■ **Task requirements**
Exactly reproduce each of the entries shown below.

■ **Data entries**
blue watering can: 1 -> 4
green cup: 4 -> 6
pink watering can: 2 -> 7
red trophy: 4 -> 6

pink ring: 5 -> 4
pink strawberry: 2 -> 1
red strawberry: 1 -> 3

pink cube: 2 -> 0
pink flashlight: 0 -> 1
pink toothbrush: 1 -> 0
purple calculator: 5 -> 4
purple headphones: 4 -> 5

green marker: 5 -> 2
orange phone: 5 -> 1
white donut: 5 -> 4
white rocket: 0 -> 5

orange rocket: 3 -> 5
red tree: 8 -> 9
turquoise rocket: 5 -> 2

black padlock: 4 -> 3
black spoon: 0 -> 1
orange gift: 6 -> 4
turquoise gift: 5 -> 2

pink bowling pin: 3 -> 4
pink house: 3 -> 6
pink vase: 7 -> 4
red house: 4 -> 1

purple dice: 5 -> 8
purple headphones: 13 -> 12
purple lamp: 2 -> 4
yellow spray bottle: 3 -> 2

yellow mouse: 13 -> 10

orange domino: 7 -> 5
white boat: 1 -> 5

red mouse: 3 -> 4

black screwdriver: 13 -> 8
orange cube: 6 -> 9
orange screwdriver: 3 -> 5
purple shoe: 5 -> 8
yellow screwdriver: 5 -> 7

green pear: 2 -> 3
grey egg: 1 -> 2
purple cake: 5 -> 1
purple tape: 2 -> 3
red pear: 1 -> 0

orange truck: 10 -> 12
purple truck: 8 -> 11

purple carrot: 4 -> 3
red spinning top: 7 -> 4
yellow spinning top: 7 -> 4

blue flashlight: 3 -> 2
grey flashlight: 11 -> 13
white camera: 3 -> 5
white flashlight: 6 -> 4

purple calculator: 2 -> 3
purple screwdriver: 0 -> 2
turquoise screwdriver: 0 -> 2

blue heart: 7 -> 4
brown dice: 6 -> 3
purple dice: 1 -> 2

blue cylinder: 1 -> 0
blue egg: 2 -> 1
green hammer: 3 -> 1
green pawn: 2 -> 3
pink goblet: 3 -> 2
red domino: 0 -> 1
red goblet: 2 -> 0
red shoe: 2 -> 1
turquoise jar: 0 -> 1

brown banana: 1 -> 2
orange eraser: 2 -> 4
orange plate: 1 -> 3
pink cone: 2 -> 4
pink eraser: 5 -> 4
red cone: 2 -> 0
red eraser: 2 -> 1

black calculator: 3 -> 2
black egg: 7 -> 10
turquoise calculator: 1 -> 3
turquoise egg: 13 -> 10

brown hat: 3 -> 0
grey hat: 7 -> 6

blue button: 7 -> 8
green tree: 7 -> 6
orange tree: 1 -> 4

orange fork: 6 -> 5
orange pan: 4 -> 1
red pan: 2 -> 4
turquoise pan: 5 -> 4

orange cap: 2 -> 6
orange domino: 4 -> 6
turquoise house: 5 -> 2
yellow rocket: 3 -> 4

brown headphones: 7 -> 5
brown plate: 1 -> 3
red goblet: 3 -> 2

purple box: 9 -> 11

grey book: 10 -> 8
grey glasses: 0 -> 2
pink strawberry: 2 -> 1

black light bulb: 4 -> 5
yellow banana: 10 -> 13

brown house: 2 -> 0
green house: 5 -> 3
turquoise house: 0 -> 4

■ **Task solution**
blue watering can: 1 -> 4
green cup: 4 -> 6
pink watering can: 2 -> 7
red trophy: 4 -> 6

pink ring: 5 -> 4
pink strawberry: 2 -> 1
red strawberry: 1 -> 3

pink cube: 2 -> 0
pink flashlight: 0 -> 1
pink toothbrush: 1 -> 0
purple calculator: 5 -> 4
purple headphones: 4 -> 5

green marker: 5 -> 2
orange phone: 5 -> 1
white donut: 5 -> 4
white rocket: 0 -> 5

orange rocket: 3 -> 5
red tree: 8 -> 9
turquoise rocket: 5 -> 2

black padlock: 4 -> 3
black spoon: 0 -> 1
orange gift: 6 -> 4
turquoise gift: 5 -> 2

pink bowling pin: 3 -> 4
pink house: 3 -> 6
pink vase: 7 -> 4
red house: 4 -> 1

purple dice: 5 -> 8
purple headphones: 13 -> 12
purple lamp: 2 -> 4
yellow spray bottle: 3 -> 2

yellow mouse: 13 -> 10

orange domino: 7 -> 5
white boat: 1 -> 5

red mouse: 3 -> 4

black screwdriver: 13 -> 8
orange cube: 6 -> 9
orange screwdriver: 3 -> 5
purple shoe: 5 -> 8
yellow screwdriver: 5 -> 7

green pear: 2 -> 3
grey egg: 1 -> 2
purple cake: 5 -> 1
purple tape: 2 -> 3
red pear: 1 -> 0

orange truck: 10 -> 12
purple truck: 8 -> 11

purple carrot: 4 -> 3
red spinning top: 7 -> 4
yellow spinning top: 7 -> 4

blue flashlight: 3 -> 2
grey flashlight: 11 -> 13
white camera: 3 -> 5
white flashlight: 6 -> 4

purple calculator: 2 -> 3
purple screwdriver: 0 -> 2
turquoise screwdriver: 0 -> 2

blue heart: 7 -> 4
brown dice: 6 -> 3
purple dice: 1 -> 2

blue cylinder: 1 -> 0
blue egg: 2 -> 1
green hammer: 3 -> 1
green pawn: 2 -> 3
pink goblet: 3 -> 2
red domino: 0 -> 1
red goblet: 2 -> 0
red shoe: 2 -> 1
turquoise jar: 0 -> 1

brown banana: 1 -> 2
orange eraser: 2 -> 4
orange plate: 1 -> 3
pink cone: 2 -> 4
pink eraser: 5 -> 4
red cone: 2 -> 0
red eraser: 2 -> 1

black calculator: 3 -> 2
black egg: 7 -> 10
turquoise calculator: 1 -> 3
turquoise egg: 13 -> 10

brown hat: 3 -> 0
grey hat: 7 -> 6

blue button: 7 -> 8
green tree: 7 -> 6
orange tree: 1 -> 4

orange fork: 6 -> 5
orange pan: 4 -> 1
red pan: 2 -> 4
turquoise pan: 5 -> 4

orange cap: 2 -> 6
orange domino: 4 -> 6
turquoise house: 5 -> 2
yellow rocket: 3 -> 4

brown headphones: 7 -> 5
brown plate: 1 -> 3
red goblet: 3 -> 2

purple box: 9 -> 11

grey book: 10 -> 8
grey glasses: 0 -> 2
pink strawberry: 2 -> 1

black light bulb: 4 -> 5
yellow banana: 10 -> 13

brown house: 2 -> 0
green house: 5 -> 3
turquoise house: 0 -> 4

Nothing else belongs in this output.